DIRECTIONS FOR THIS TASK: Write the listing out again exactly as it stands, with no images.

RECORDED DATA:

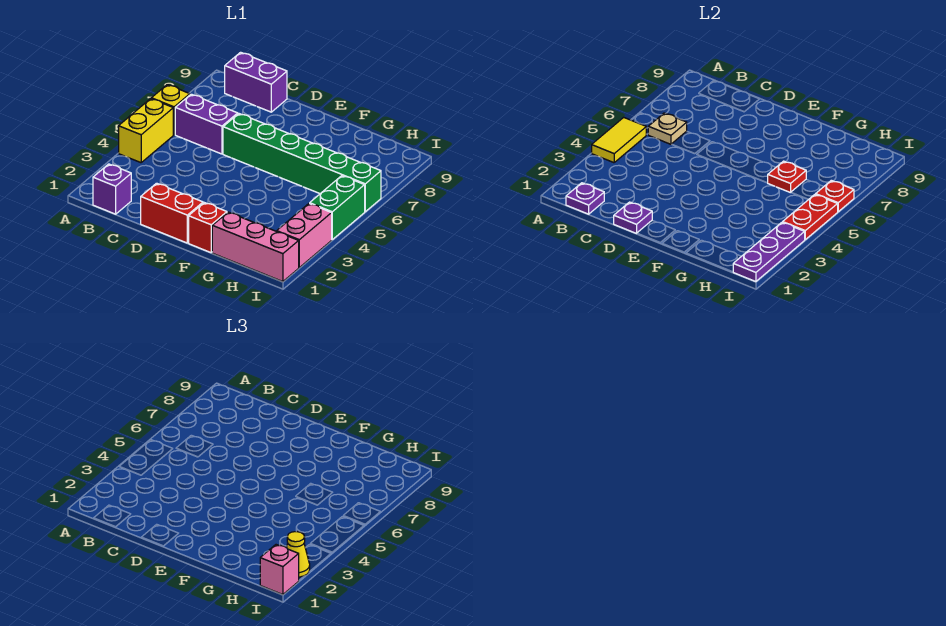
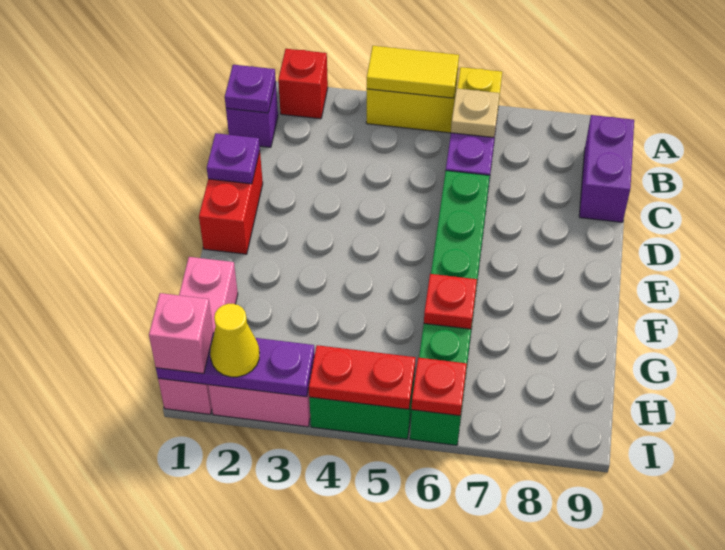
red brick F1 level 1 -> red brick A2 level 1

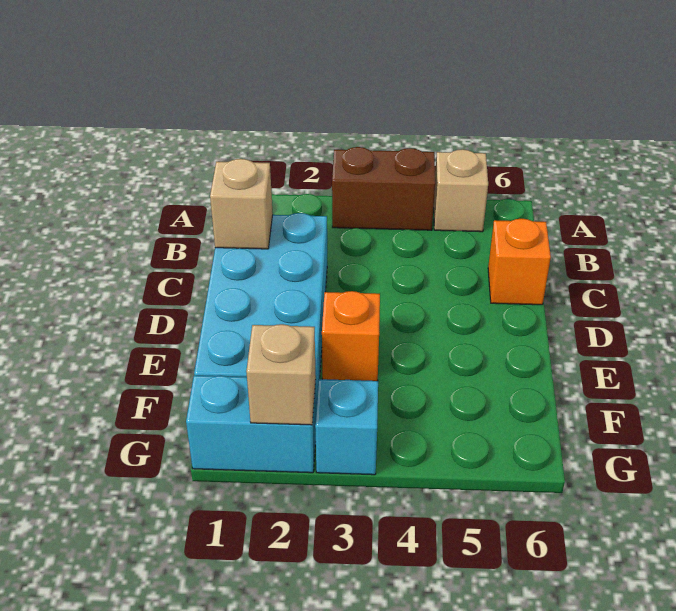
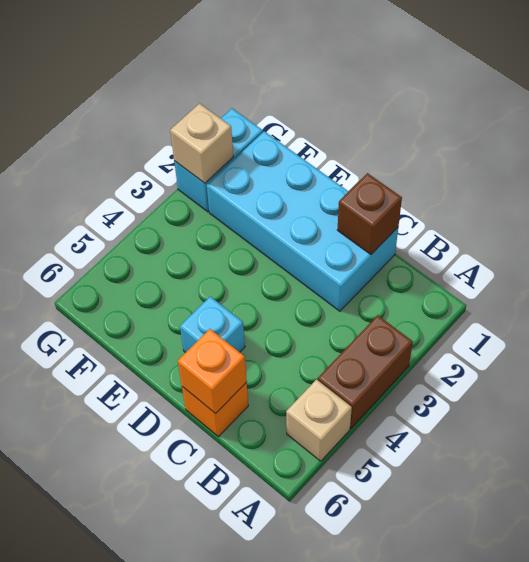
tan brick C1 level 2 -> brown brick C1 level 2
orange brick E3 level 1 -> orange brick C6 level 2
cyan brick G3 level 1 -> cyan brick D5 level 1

YOUR RESPONSE:
red brick F1 level 1 -> red brick A2 level 1

tan brick C1 level 2 -> brown brick C1 level 2
orange brick E3 level 1 -> orange brick C6 level 2
cyan brick G3 level 1 -> cyan brick D5 level 1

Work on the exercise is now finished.